Spatial object tracking data:
--------
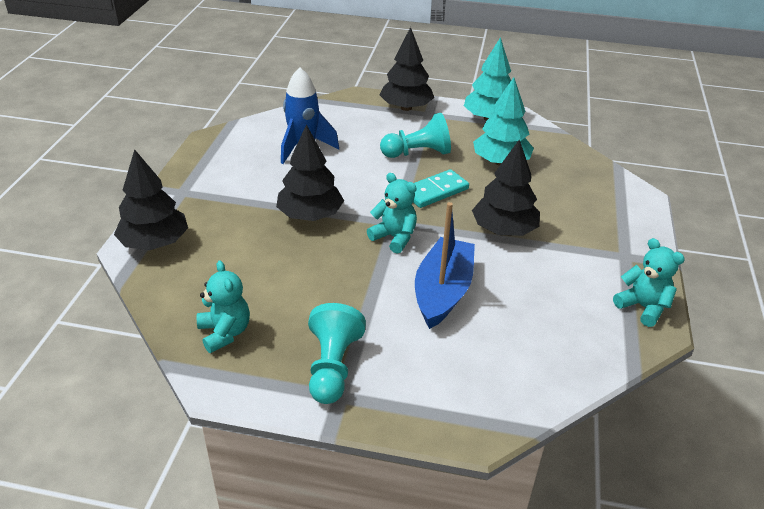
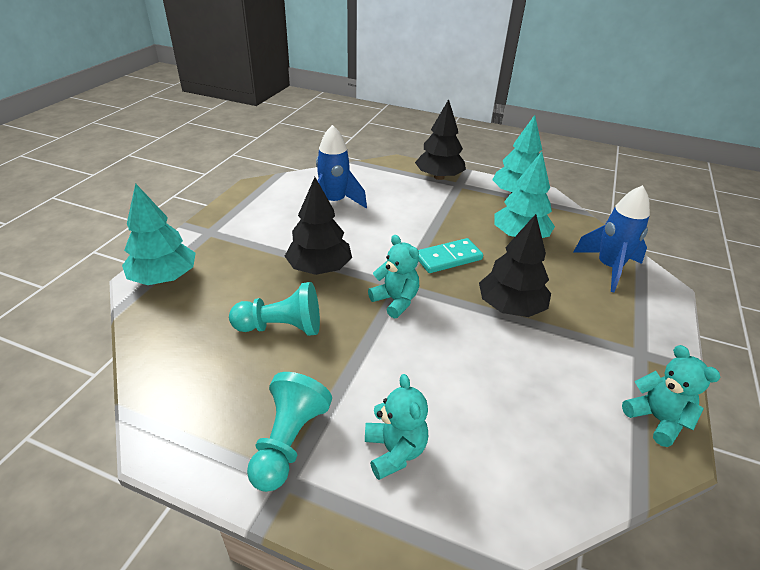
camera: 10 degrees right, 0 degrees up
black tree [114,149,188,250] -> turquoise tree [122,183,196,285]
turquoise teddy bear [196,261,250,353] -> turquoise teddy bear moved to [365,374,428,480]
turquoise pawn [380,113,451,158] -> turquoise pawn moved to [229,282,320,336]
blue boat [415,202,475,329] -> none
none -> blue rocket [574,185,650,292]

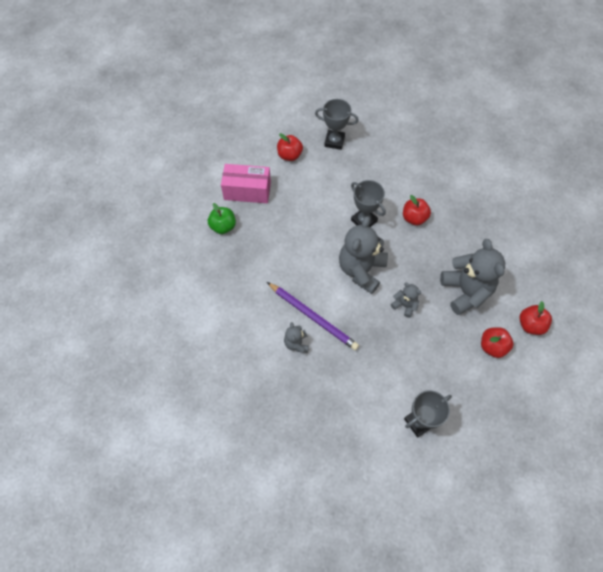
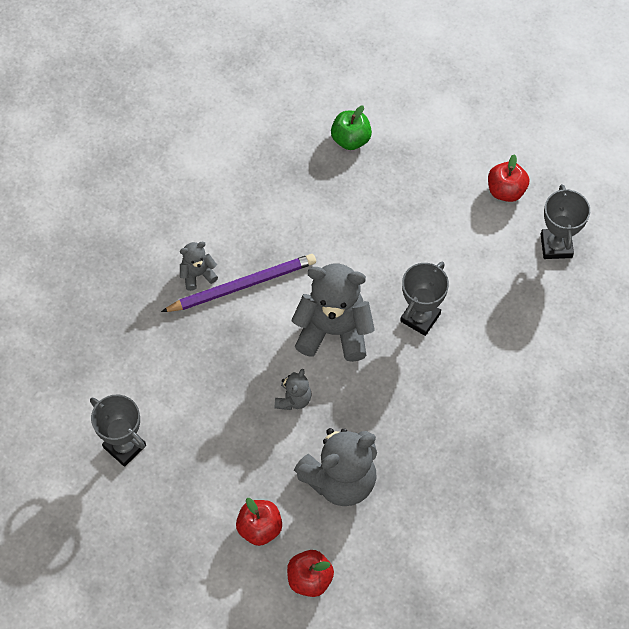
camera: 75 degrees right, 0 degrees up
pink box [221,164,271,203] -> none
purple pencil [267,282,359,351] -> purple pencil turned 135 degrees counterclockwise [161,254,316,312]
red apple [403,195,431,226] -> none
--------
→ ABOUT THIS TASK
The answer must consist of each line from the data that includes the string "blue".

→ TASK ANSWER
blue boat [415,202,475,329] -> none
none -> blue rocket [574,185,650,292]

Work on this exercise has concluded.